In the listing below, find the line containing "The ash-grey fork ended" and the line containing "What was the pure white toy". Repeat exactly those two lines and every line between them, nothing more.

● **Provided records**:
┄┄┄┄┄┄┄┄┄┄┄┄┄┄┄┄┄┄┄┄
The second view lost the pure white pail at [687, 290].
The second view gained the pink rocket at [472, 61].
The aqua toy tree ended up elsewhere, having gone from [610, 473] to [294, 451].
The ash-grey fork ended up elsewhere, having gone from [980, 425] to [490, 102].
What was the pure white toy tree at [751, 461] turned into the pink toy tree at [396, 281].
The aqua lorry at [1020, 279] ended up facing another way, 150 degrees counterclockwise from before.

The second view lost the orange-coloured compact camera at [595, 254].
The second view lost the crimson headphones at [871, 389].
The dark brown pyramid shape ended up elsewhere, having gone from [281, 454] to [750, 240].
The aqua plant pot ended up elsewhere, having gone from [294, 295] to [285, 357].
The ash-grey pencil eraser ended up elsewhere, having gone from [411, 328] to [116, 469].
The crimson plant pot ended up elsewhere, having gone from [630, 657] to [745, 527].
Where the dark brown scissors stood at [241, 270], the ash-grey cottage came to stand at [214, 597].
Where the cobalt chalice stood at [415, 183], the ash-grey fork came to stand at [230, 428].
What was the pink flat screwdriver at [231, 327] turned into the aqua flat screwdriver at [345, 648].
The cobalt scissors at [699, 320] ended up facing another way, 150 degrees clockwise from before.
┄┄┄┄┄┄┄┄┄┄┄┄┄┄┄┄┄┄┄┄
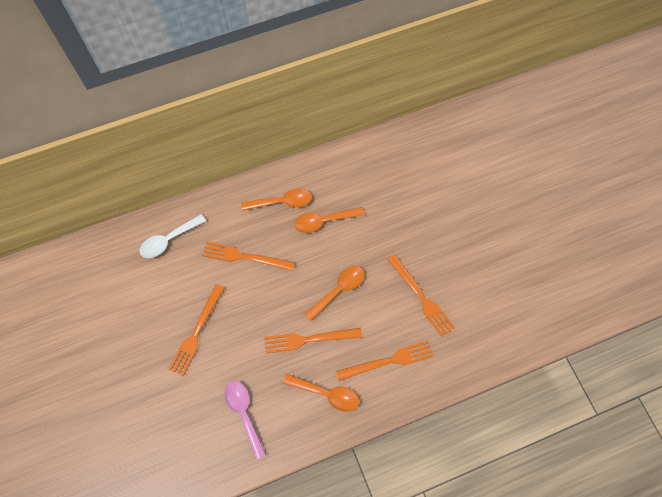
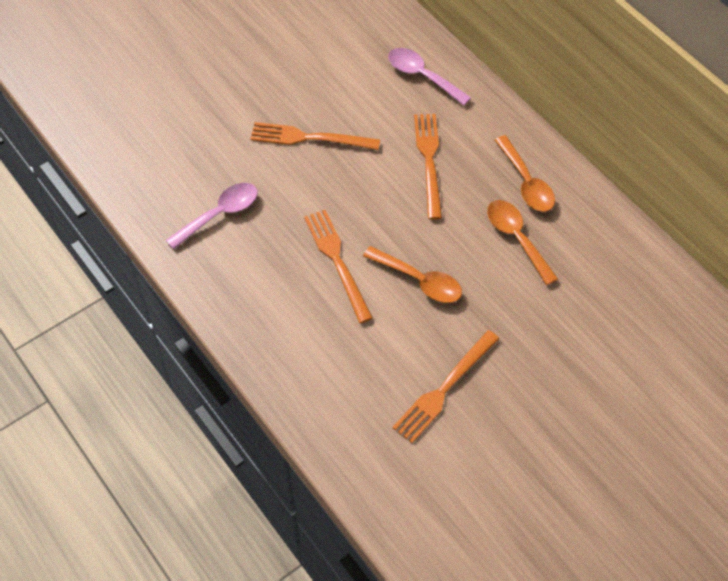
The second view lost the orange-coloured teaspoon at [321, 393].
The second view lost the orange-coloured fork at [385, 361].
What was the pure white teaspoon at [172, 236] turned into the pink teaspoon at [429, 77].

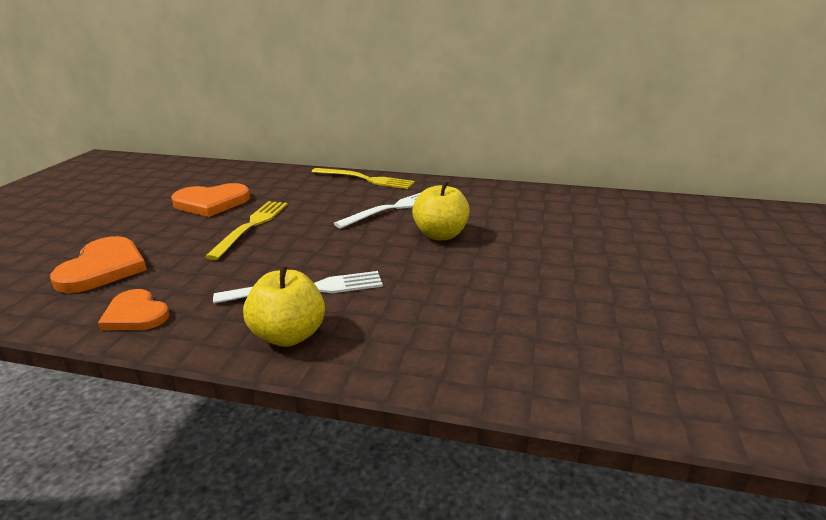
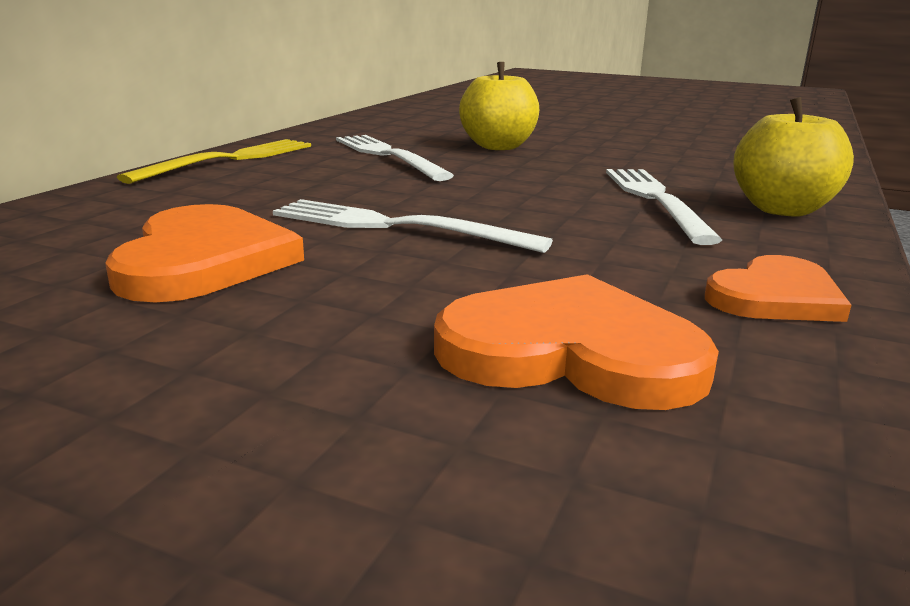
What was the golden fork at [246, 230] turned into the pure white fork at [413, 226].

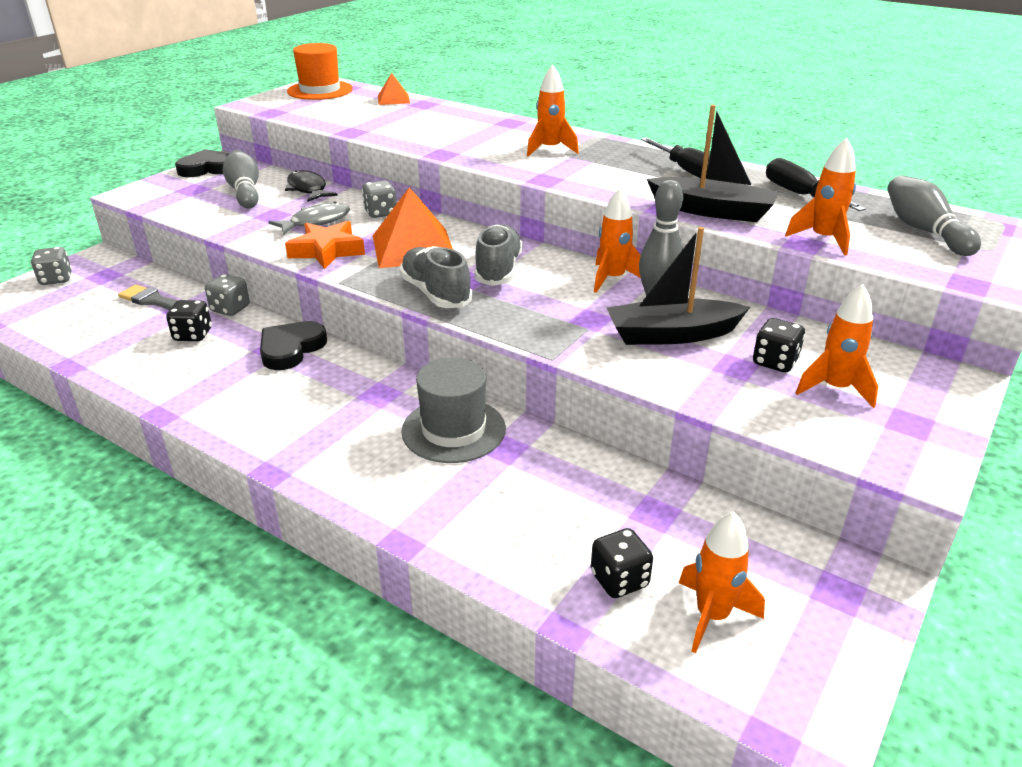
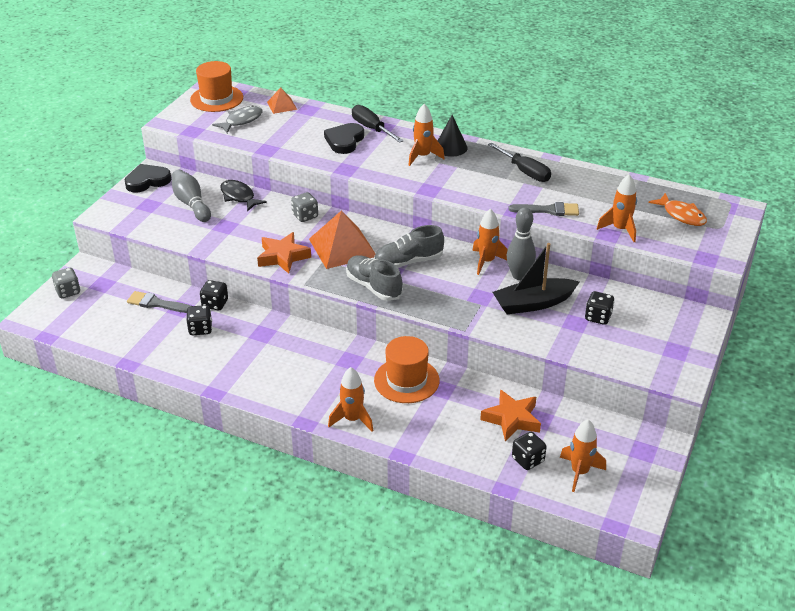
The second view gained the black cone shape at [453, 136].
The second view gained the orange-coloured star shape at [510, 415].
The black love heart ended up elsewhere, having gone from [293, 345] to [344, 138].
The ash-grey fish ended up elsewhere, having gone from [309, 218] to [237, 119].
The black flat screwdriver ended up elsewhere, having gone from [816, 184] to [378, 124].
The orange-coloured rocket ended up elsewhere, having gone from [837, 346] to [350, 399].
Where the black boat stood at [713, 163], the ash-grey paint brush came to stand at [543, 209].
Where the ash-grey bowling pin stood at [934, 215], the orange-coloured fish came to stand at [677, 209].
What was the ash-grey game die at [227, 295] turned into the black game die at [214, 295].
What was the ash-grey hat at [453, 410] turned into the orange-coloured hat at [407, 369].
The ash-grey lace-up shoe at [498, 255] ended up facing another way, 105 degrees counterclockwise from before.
┄┄┄┄┄┄┄┄┄┄┄┄┄┄┄┄┄┄┄┄
● **Exercise solution**:
The ash-grey fork ended up elsewhere, having gone from [980, 425] to [490, 102].
What was the pure white toy tree at [751, 461] turned into the pink toy tree at [396, 281].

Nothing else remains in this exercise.